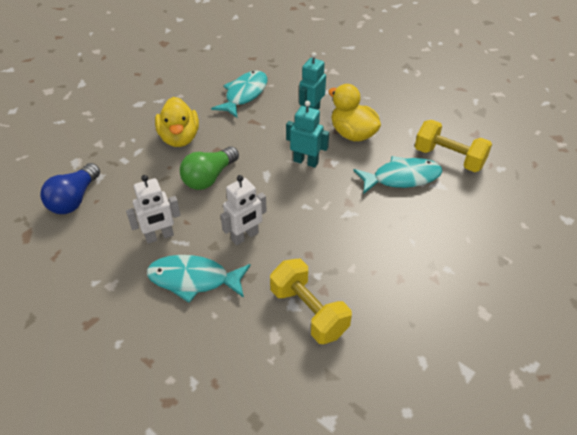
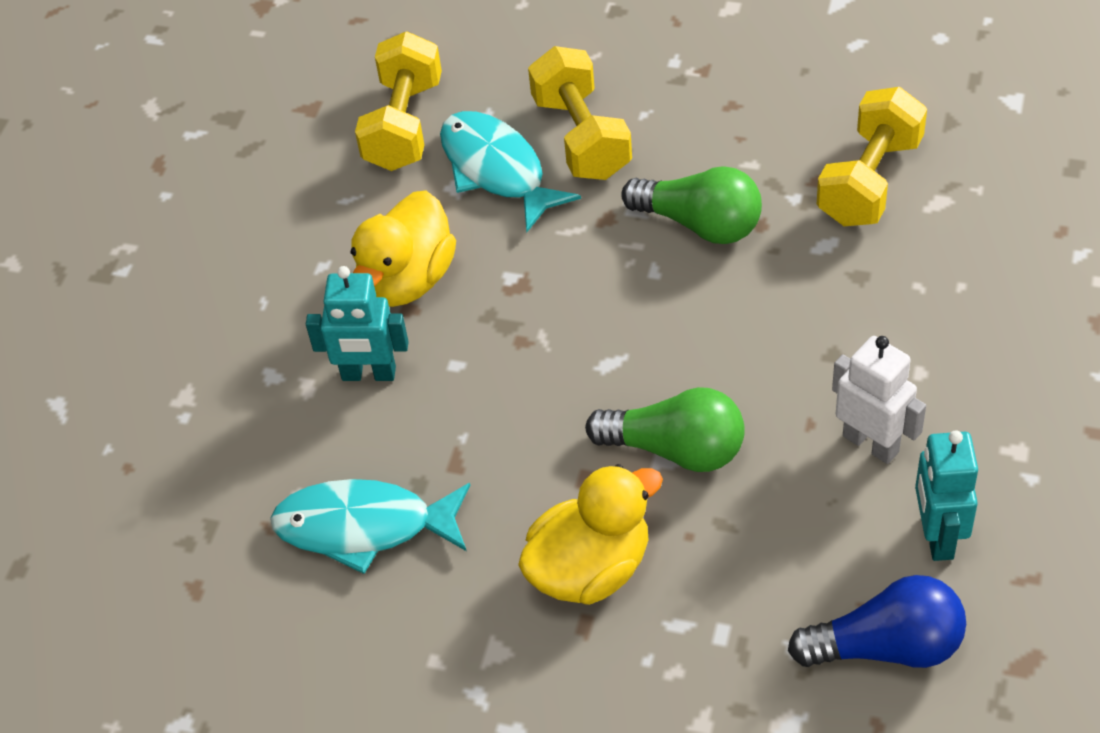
camera: 110 degrees left, 5 degrees up
(193, 279) = (920, 344): turquoise fish -> none
(245, 236) = (783, 322): white robot -> none
(306, 161) = (535, 319): turquoise robot -> turquoise robot (937, 536)
(323, 232) = (700, 224): none -> green light bulb
(408, 212) = (581, 137): none -> yellow dumbbell

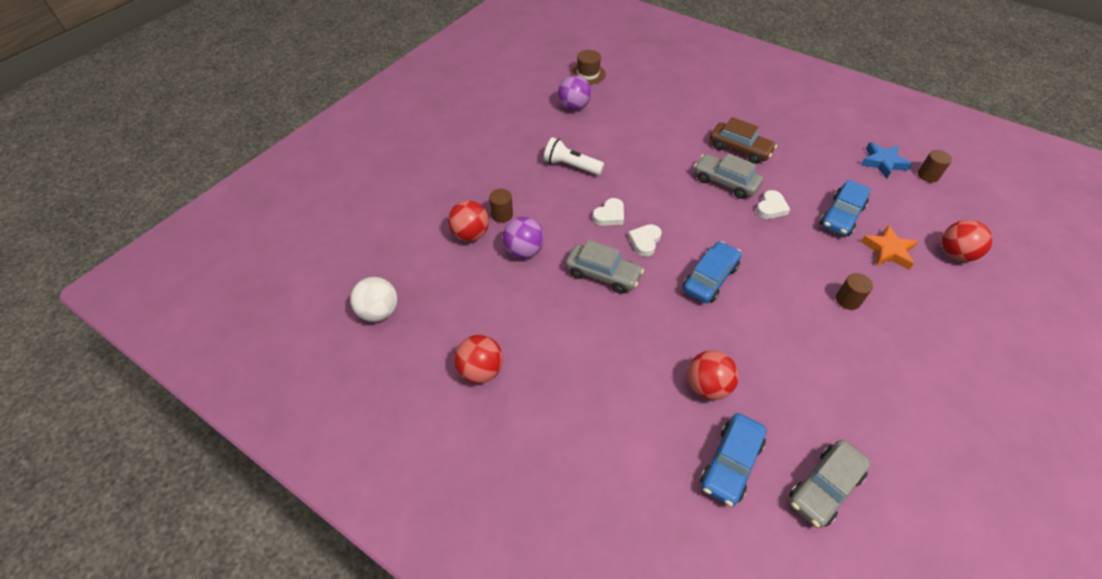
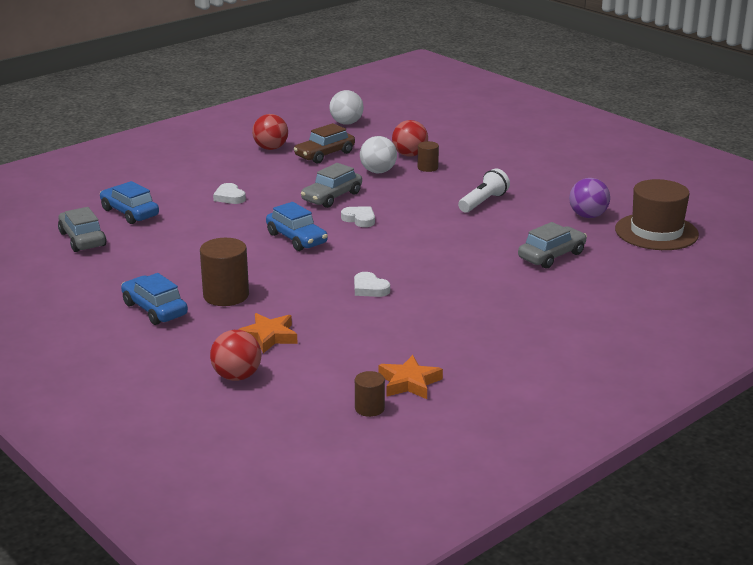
camera: 105 degrees right, 25 degrees down
(524, 251) = (378, 171): purple ball -> white ball
(588, 74) = (656, 232): brown hat -> brown hat, size x1.76
(609, 215) = (403, 209): white heart -> white heart (229, 197)
(707, 386) = (194, 217): red ball -> none
(725, 182) = (421, 273): grey car -> grey car (551, 256)
(739, 149) = (475, 293): brown car -> brown car (325, 154)
(841, 216) = (334, 325): blue car -> blue car (154, 309)
(848, 300) = (226, 295): brown cylinder -> brown cylinder, size x1.79
(883, 163) = (409, 382): blue star -> orange star

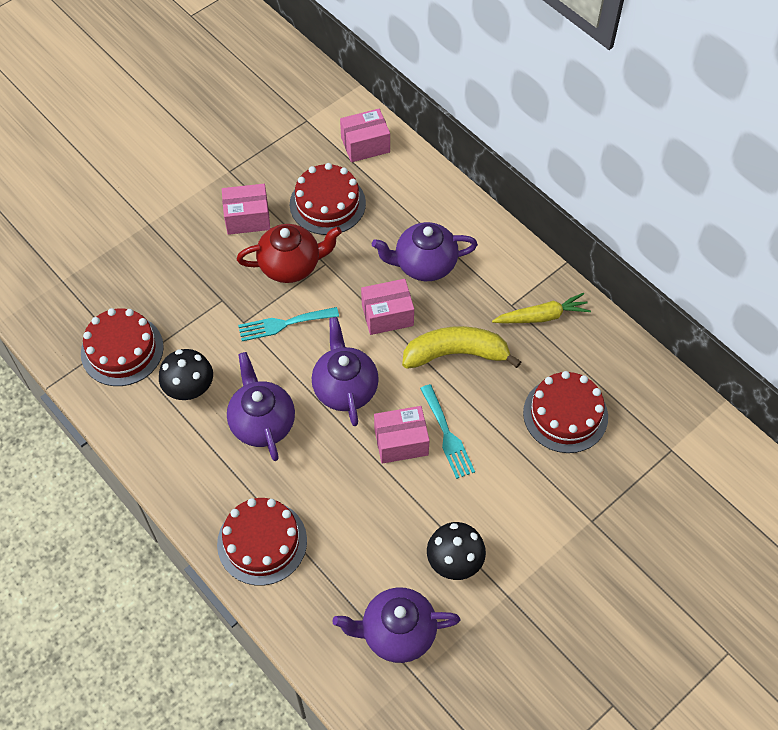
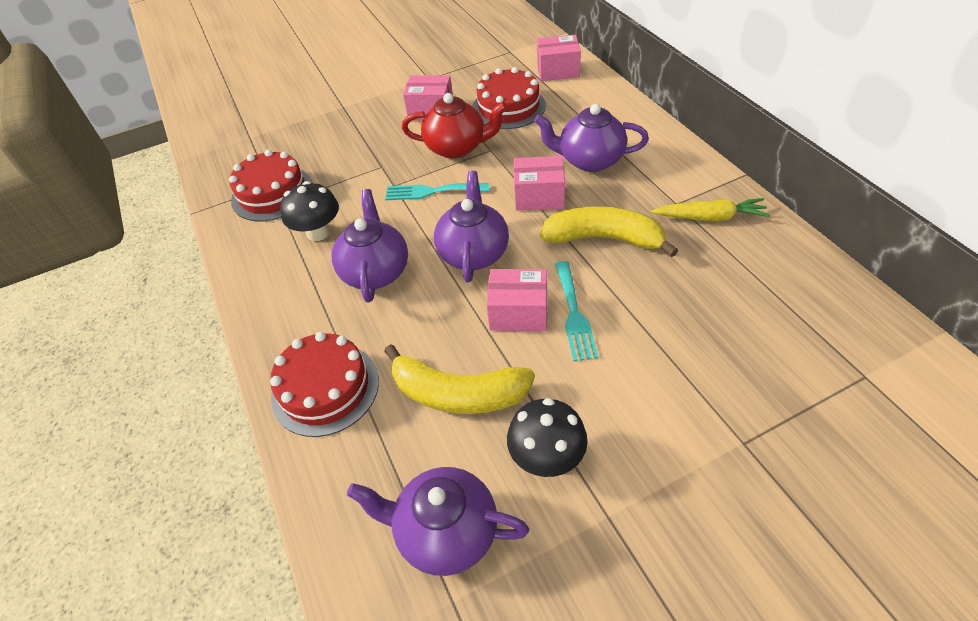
camera: 20 degrees right, 10 degrees down
(373, 525) = (458, 394): none -> yellow banana
(565, 414) = (724, 315): red cake -> none

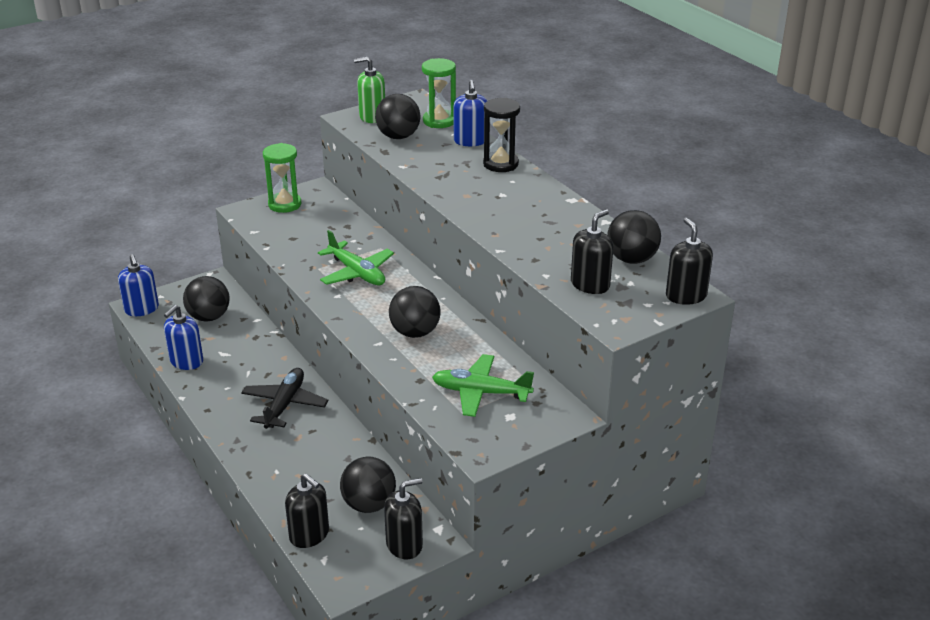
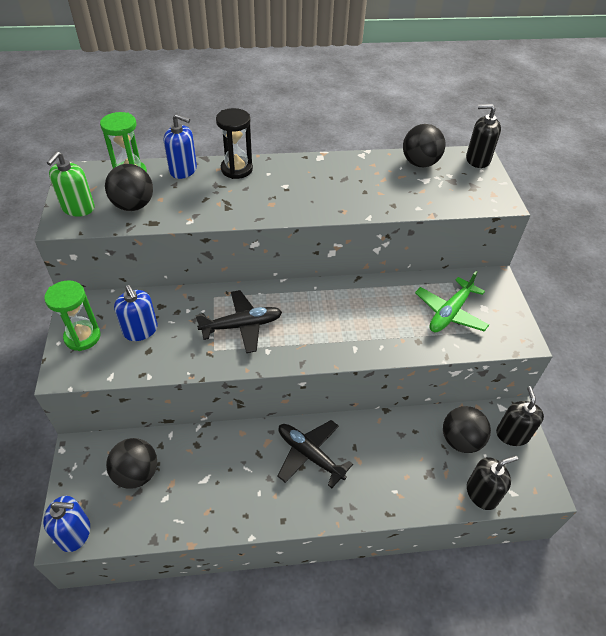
camera: 65 degrees left, 15 degrees up
(186, 361) = (196, 516): blue soap dispenser -> blue soap dispenser (140, 330)
(357, 273) = (242, 326): green plane -> black plane
(415, 332) = (353, 321): black ball -> none
(590, 284) = (442, 193): black soap dispenser -> none

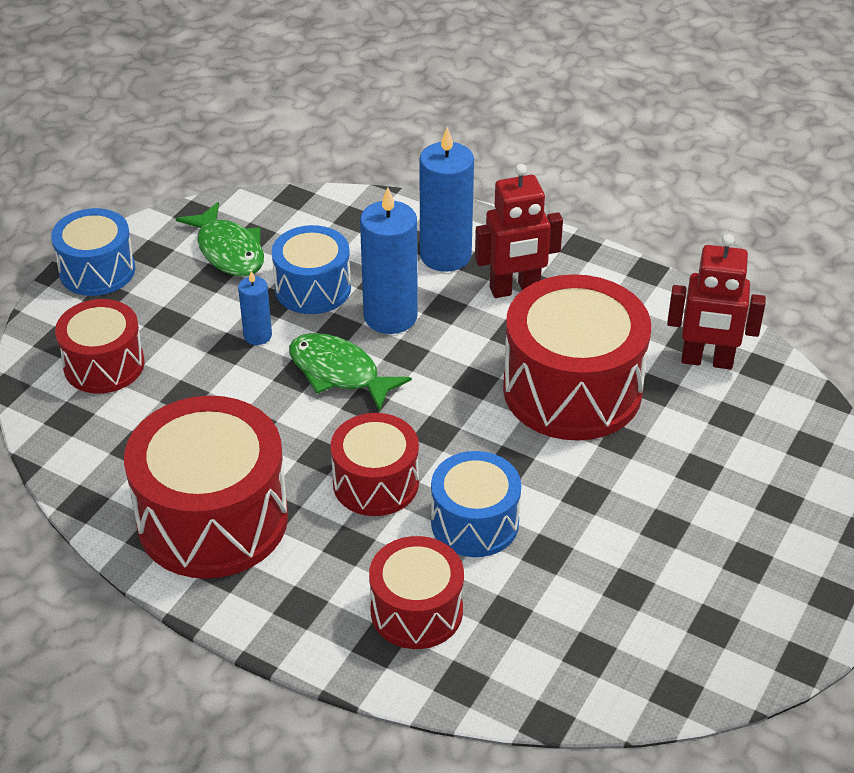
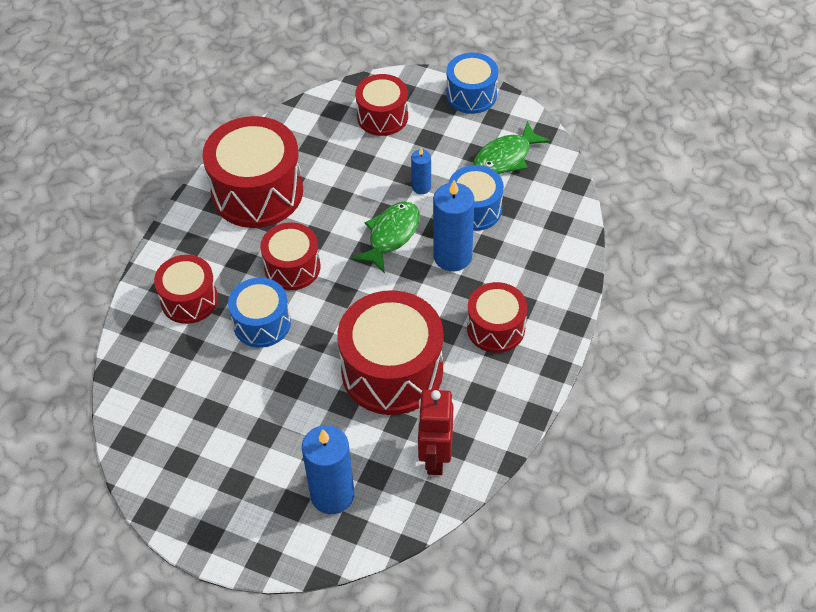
camera: 85 degrees right, 10 degrees up
(445, 255) = (526, 282): blue candle -> blue candle (332, 495)
(515, 289) = (496, 328): red robot -> red drum

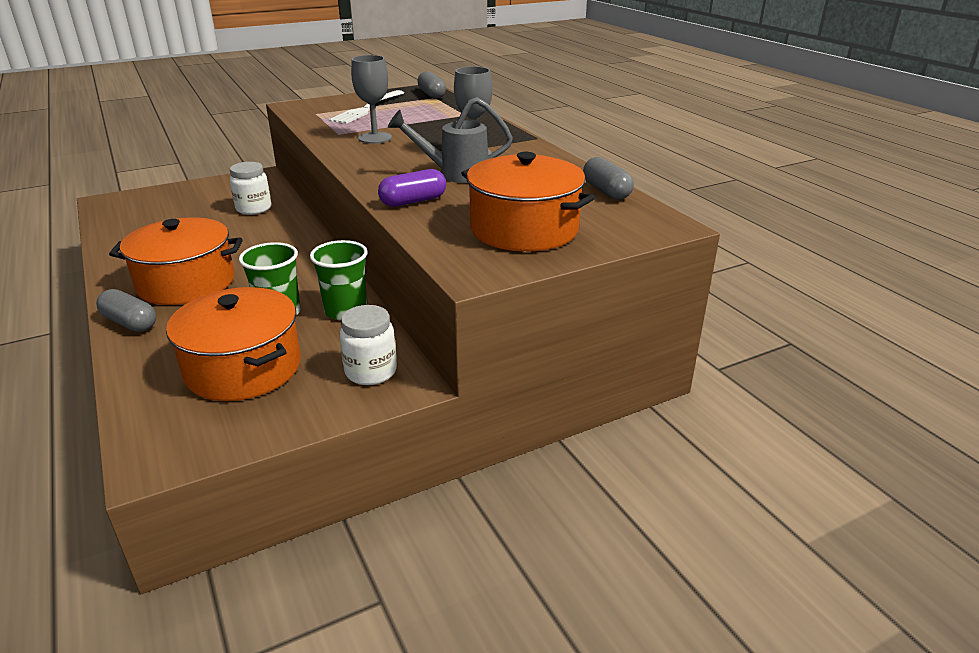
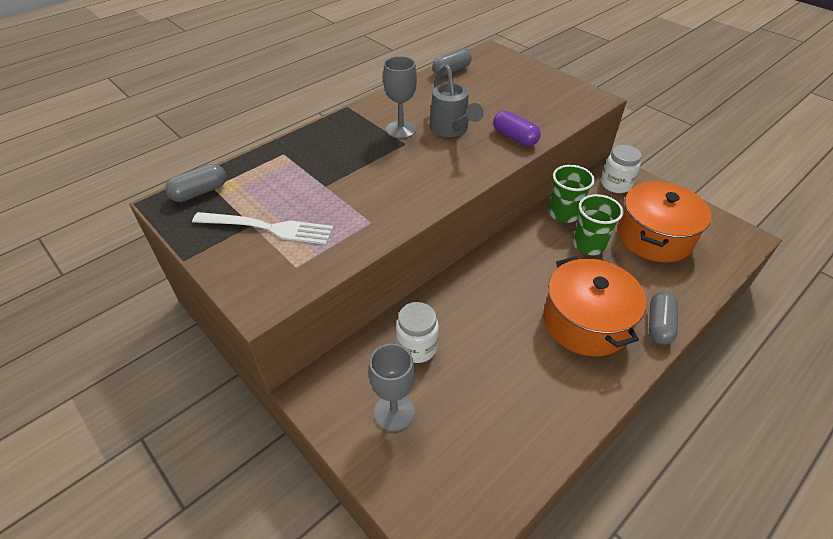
camera: 105 degrees left, 15 degrees up
(375, 138) = (377, 193): grey goblet -> grey goblet (394, 412)
(524, 229) = (529, 91): orange pot -> none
—————
▶ _WORK INSTRUCTIONS_
Copy down each line in the entries that has the word "green".

▶ _SOLUTION FOR THIS PROBLEM_
(323, 232) = (700, 224): none -> green light bulb
(357, 273) = (242, 326): green plane -> black plane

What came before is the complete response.